WORKING DATA START
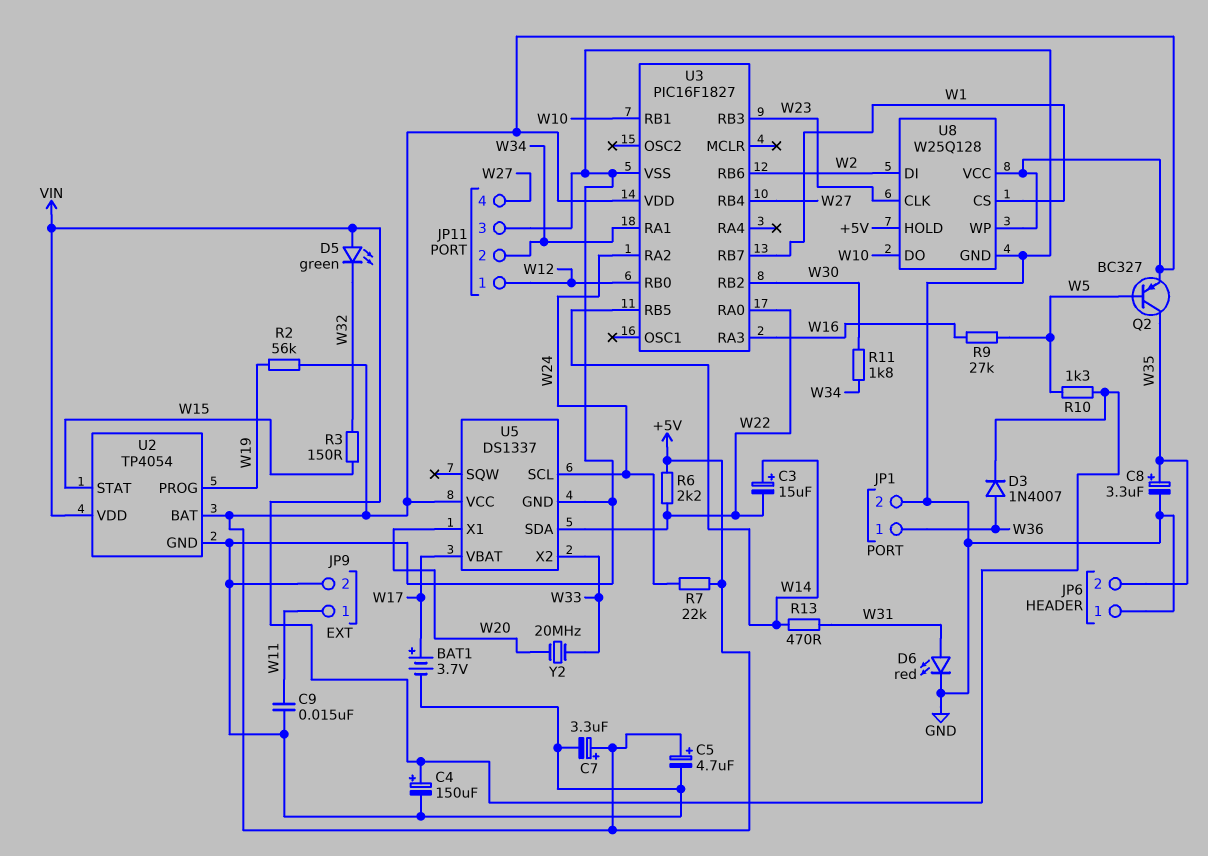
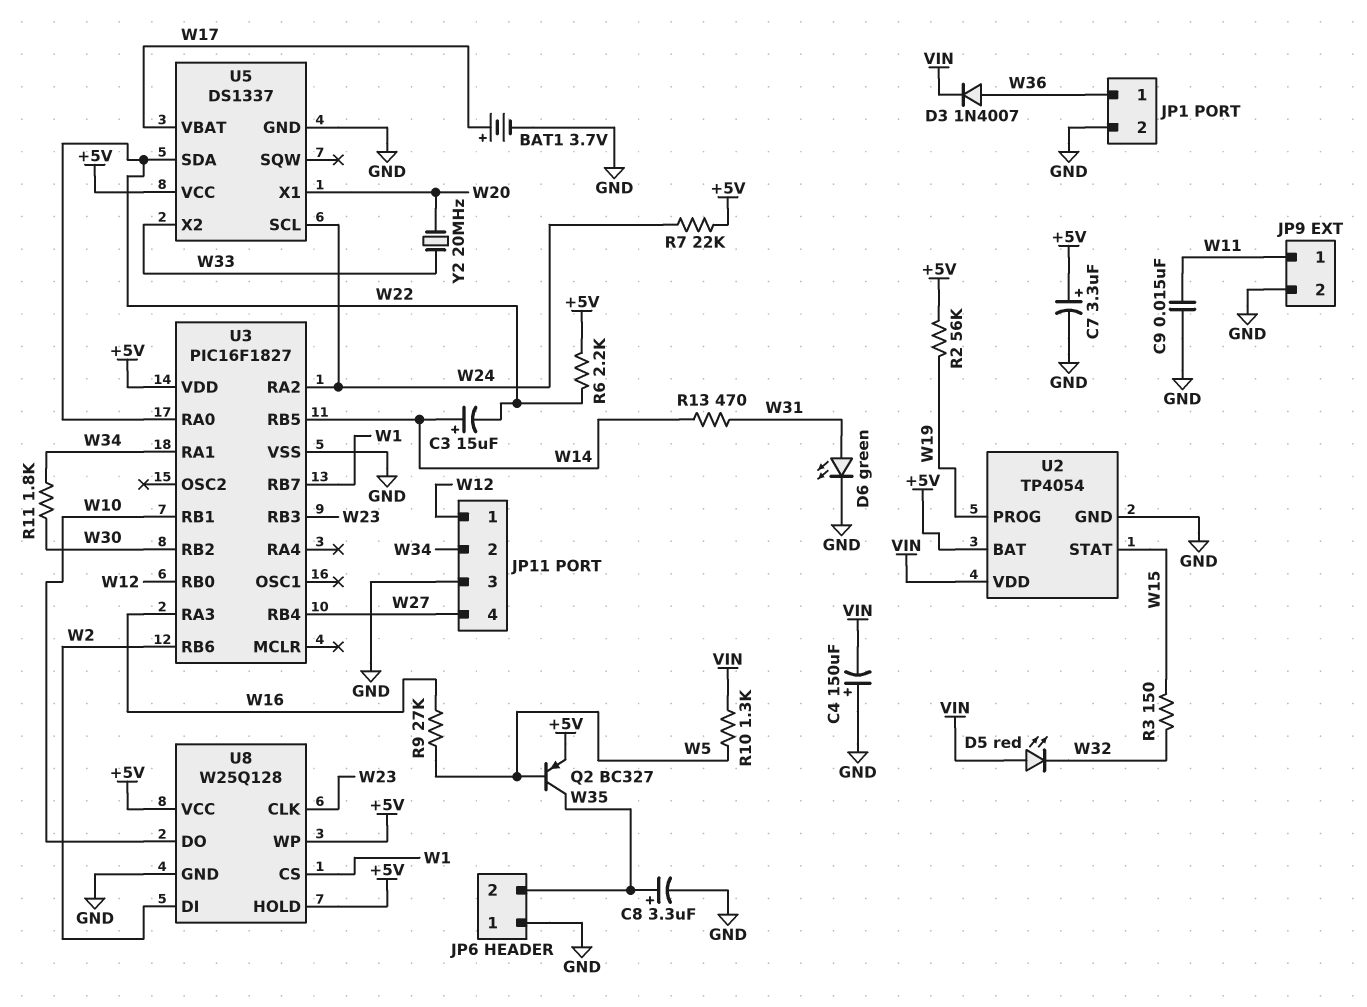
C4: 150uF (plus VIN, minus GND) -> 150uF (plus GND, minus VIN)
C5: 4.7uF (plus +5V, minus GND) -> none
D5: LED green (A VIN, K W32) -> LED red (A VIN, K W32)
D6: LED red (A W31, K GND) -> LED green (A W31, K GND)

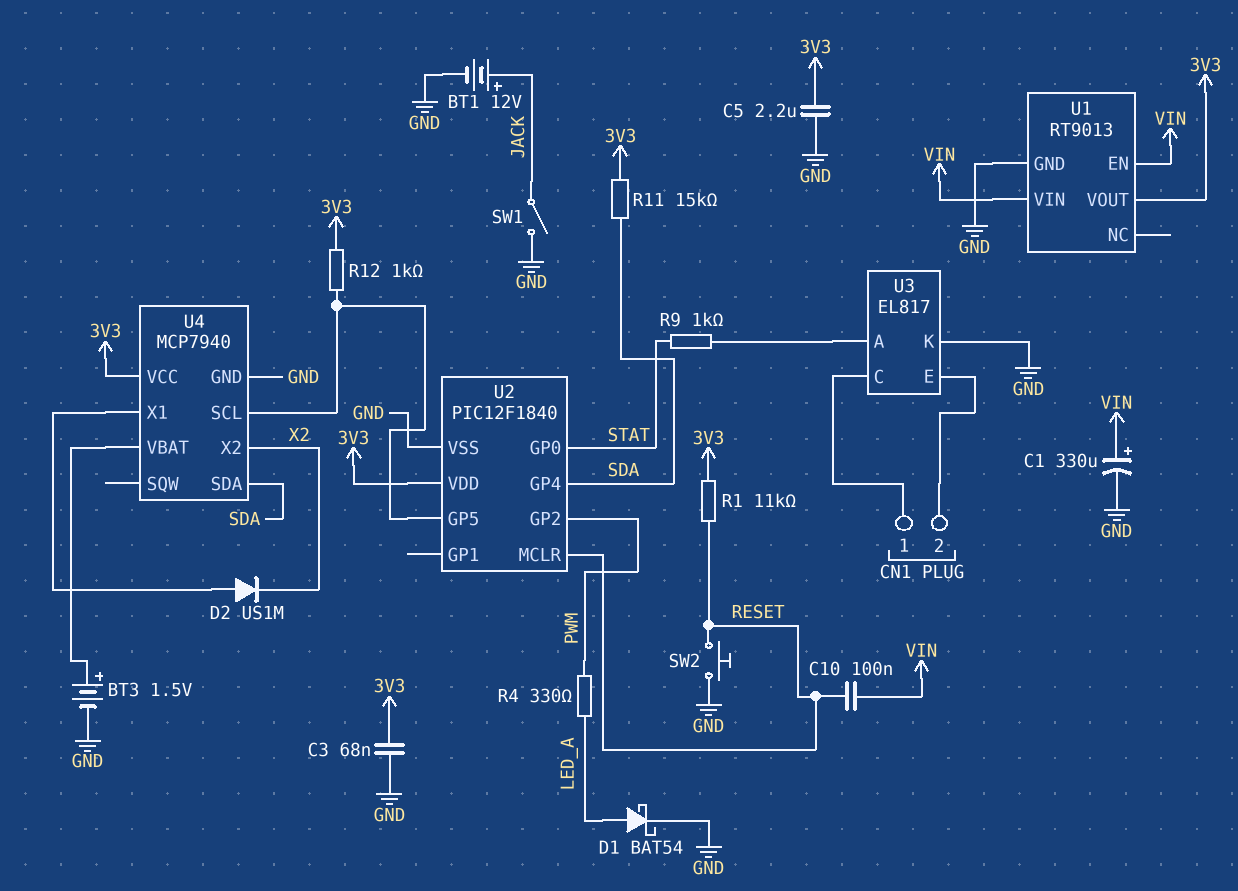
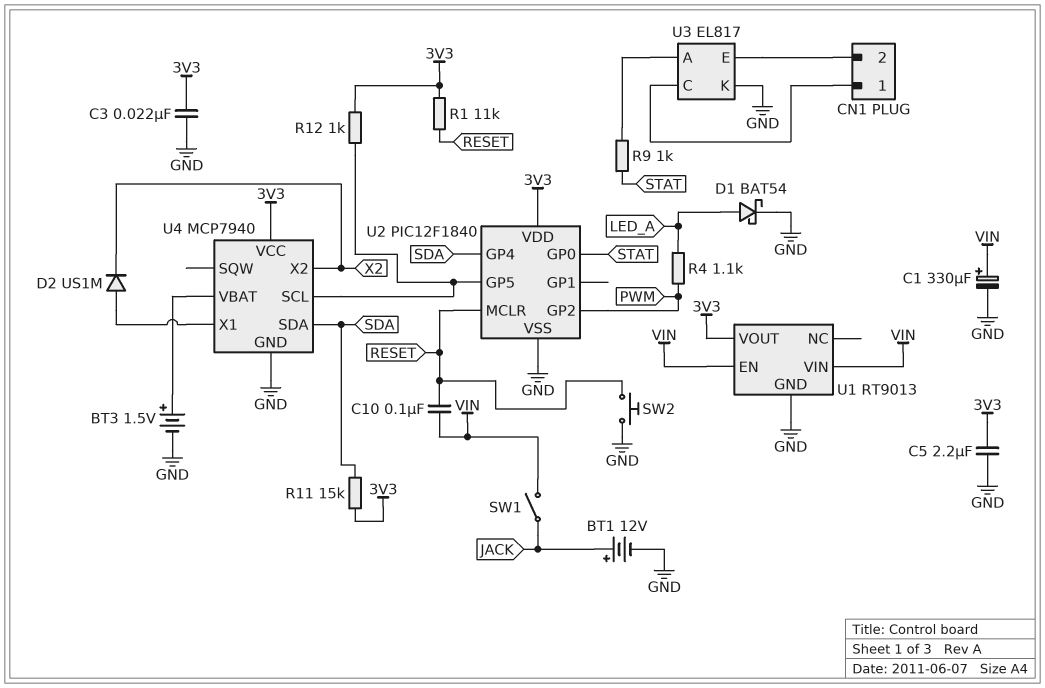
C3: 68nF (3V3, GND) -> 22nF (3V3, GND)
R4: 330 (LED_A, PWM) -> 1.1k (LED_A, PWM)
SW1: switch (GND, JACK) -> switch (JACK, VIN)

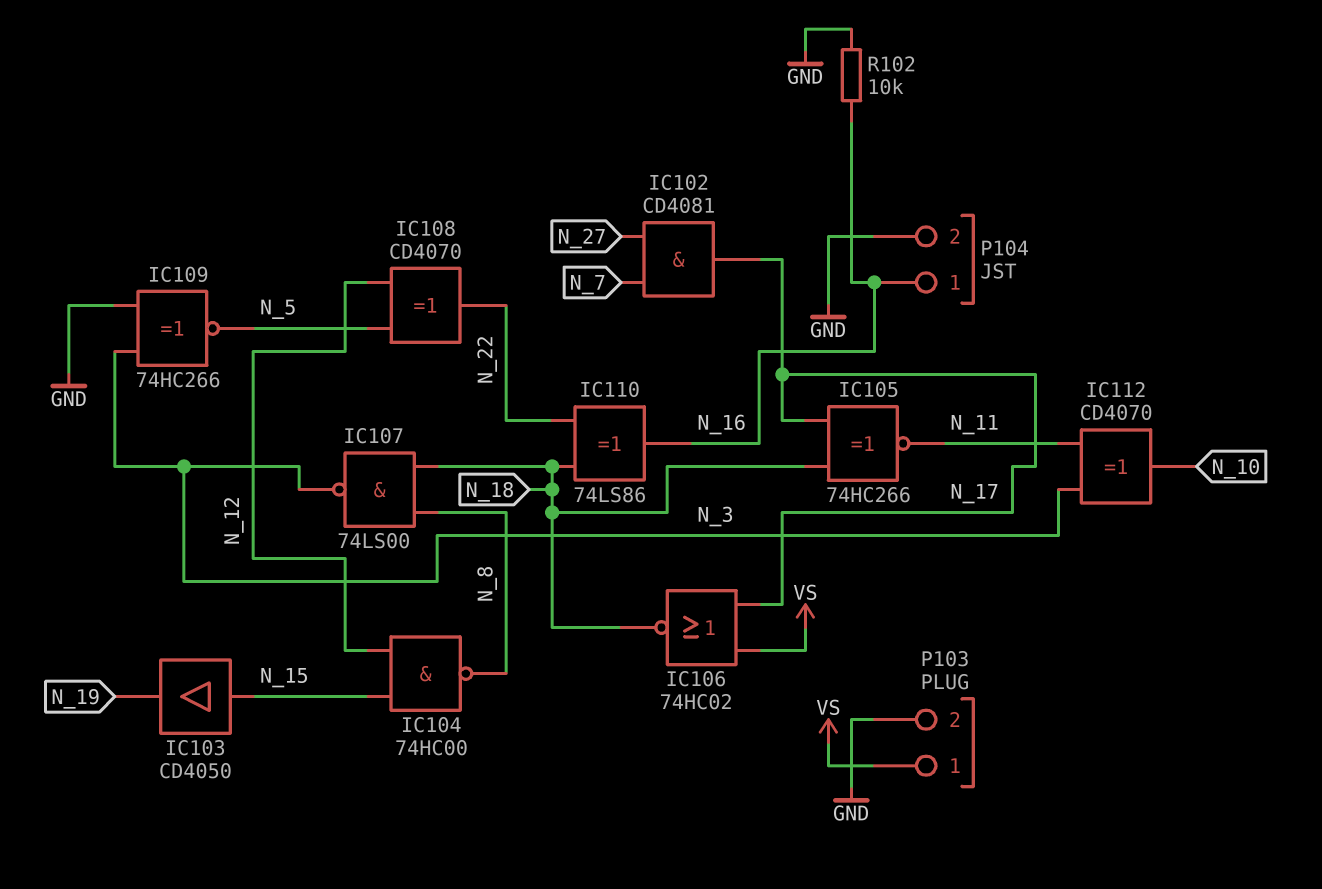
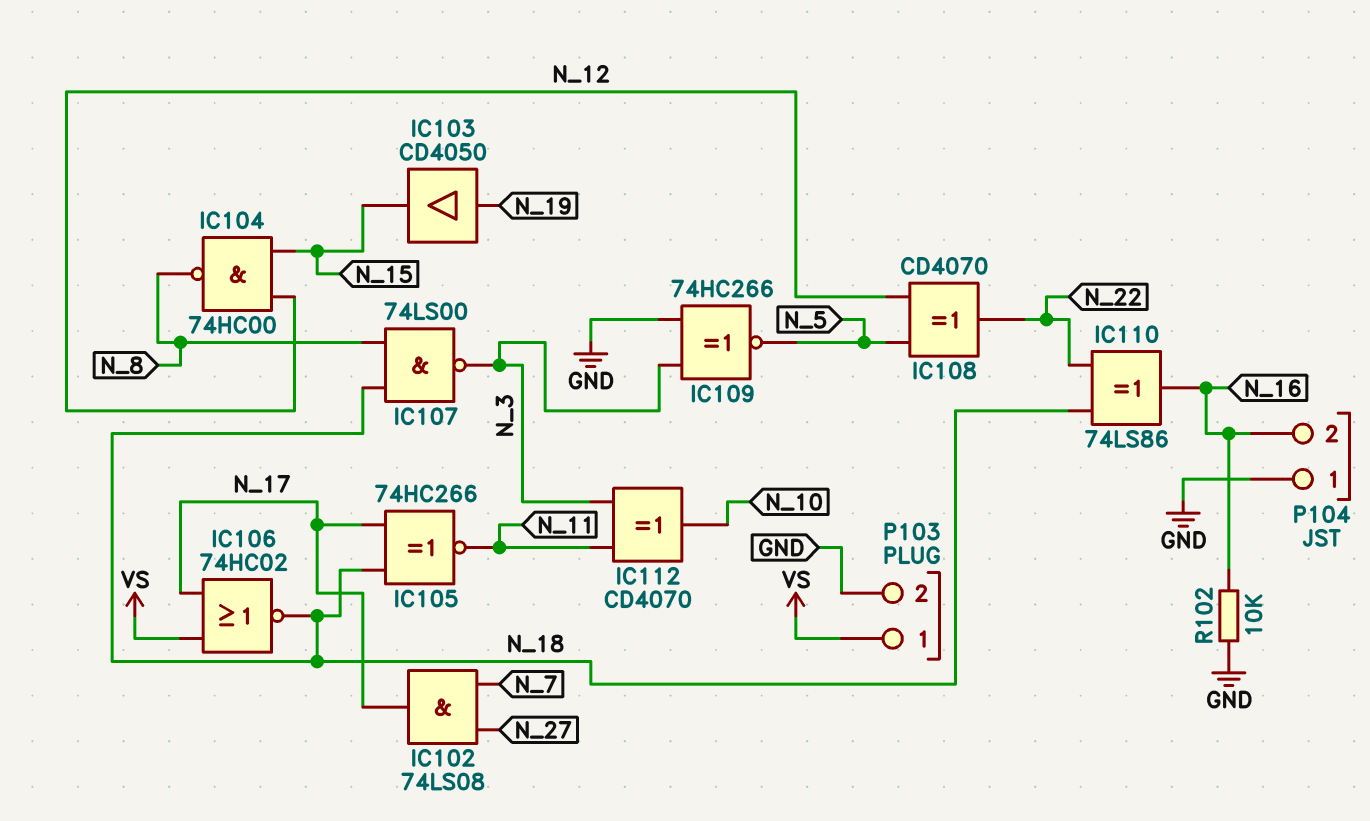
IC102: AND CD4081 (in N_7, in N_27, out N_17) -> AND 74LS08 (in N_7, in N_27, out N_17)
IC103: buffer CD4050 (in N_15, out N_19) -> buffer CD4050 (in N_19, out N_15)
P104 pin 1: N_16 -> GND
P104 pin 2: GND -> N_16

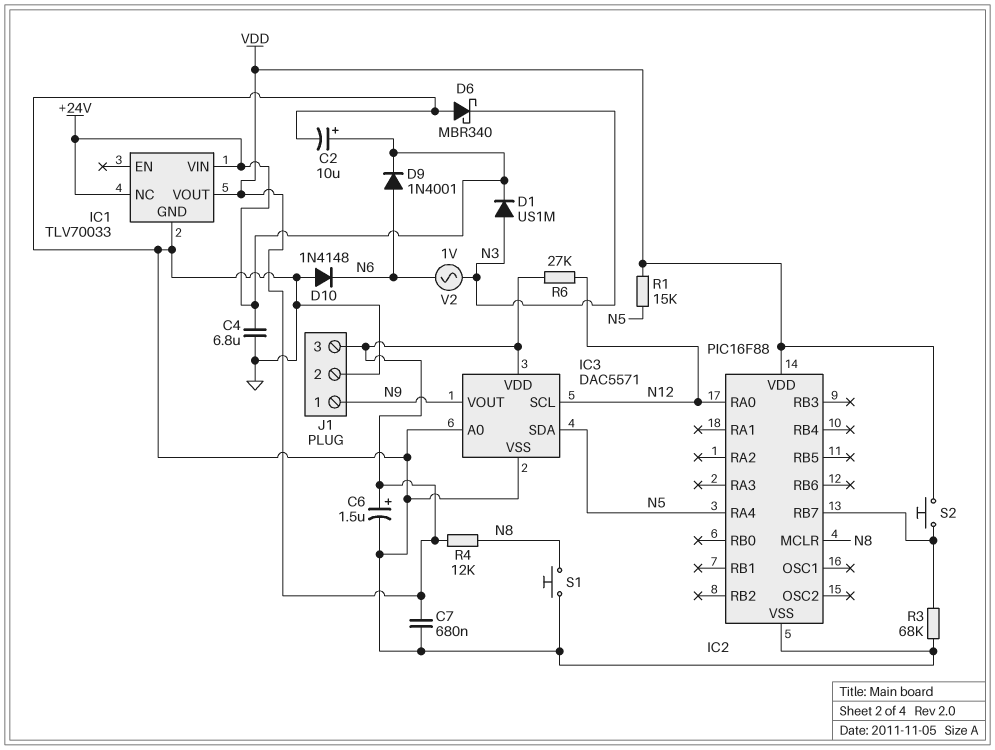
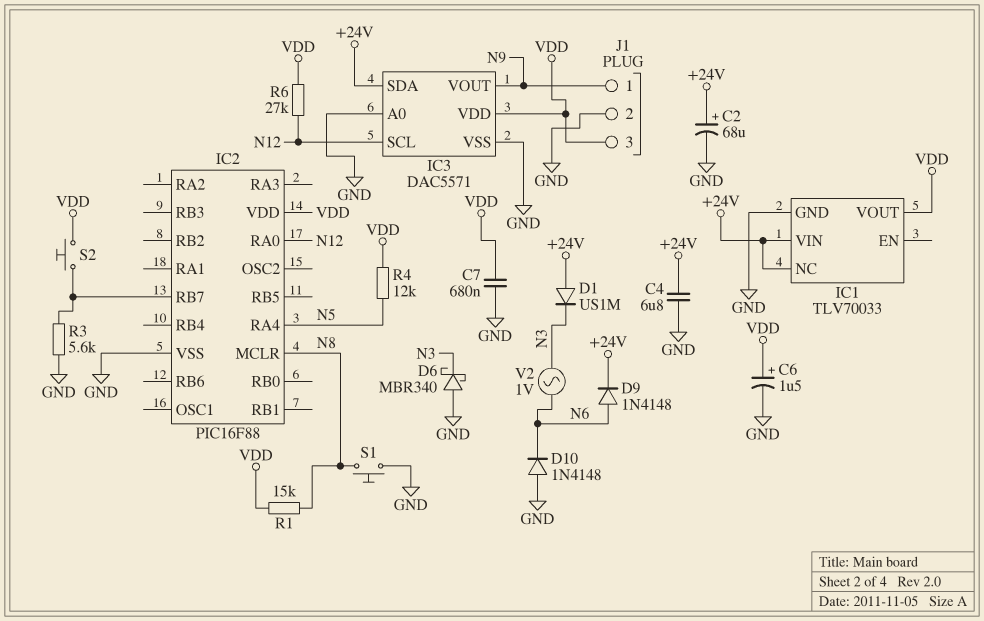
C2: 10uF (plus +24V, minus GND) -> 68uF (plus +24V, minus GND)
D1: diode US1M (A N3, K +24V) -> diode US1M (A +24V, K N3)
D9: diode 1N4001 (A N6, K +24V) -> diode 1N4148 (A N6, K +24V)
IC3 pin SDA: N5 -> +24V
R1: 15k (N5, VDD) -> 15k (N8, VDD)
R3: 68k (GND, IC2/RB7) -> 5.6k (GND, IC2/RB7)
R4: 12k (N8, VDD) -> 12k (N5, VDD)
WORKING DATA END
__TASK DETAILS__
Copy out, from the records above, every line that holds the string "green".

__RESULT OF THIS EXERCISE__
D5: LED green (A VIN, K W32) -> LED red (A VIN, K W32)
D6: LED red (A W31, K GND) -> LED green (A W31, K GND)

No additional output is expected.